Task goal: Beginning with the line that contains "red pear: [67,222,129,312]", transcribe every line down to the end of the entries, exactly, and no other lines.

Records for the exercise:
===============
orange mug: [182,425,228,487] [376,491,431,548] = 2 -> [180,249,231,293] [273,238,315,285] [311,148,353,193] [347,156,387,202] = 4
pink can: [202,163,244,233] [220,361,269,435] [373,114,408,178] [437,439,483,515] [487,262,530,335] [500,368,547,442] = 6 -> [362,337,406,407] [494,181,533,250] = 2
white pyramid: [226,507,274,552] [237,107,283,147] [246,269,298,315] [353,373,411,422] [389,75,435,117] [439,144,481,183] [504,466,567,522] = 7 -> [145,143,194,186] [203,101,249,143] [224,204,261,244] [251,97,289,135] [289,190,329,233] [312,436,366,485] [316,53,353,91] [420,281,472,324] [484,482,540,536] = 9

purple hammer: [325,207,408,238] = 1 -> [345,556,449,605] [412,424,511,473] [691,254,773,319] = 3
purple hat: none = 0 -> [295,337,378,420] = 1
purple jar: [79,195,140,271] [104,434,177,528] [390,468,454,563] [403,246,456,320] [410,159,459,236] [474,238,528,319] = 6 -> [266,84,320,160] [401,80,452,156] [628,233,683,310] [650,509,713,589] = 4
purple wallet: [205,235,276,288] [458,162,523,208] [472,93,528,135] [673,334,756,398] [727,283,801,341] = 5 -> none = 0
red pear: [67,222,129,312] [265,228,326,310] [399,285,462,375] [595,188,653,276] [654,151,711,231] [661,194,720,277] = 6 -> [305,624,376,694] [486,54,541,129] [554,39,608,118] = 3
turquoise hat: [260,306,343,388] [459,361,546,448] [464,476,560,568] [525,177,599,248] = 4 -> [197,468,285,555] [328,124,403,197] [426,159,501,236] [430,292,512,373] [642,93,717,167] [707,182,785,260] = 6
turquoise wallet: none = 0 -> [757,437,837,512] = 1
===============
Solved exercise:
red pear: [67,222,129,312] [265,228,326,310] [399,285,462,375] [595,188,653,276] [654,151,711,231] [661,194,720,277] = 6 -> [305,624,376,694] [486,54,541,129] [554,39,608,118] = 3
turquoise hat: [260,306,343,388] [459,361,546,448] [464,476,560,568] [525,177,599,248] = 4 -> [197,468,285,555] [328,124,403,197] [426,159,501,236] [430,292,512,373] [642,93,717,167] [707,182,785,260] = 6
turquoise wallet: none = 0 -> [757,437,837,512] = 1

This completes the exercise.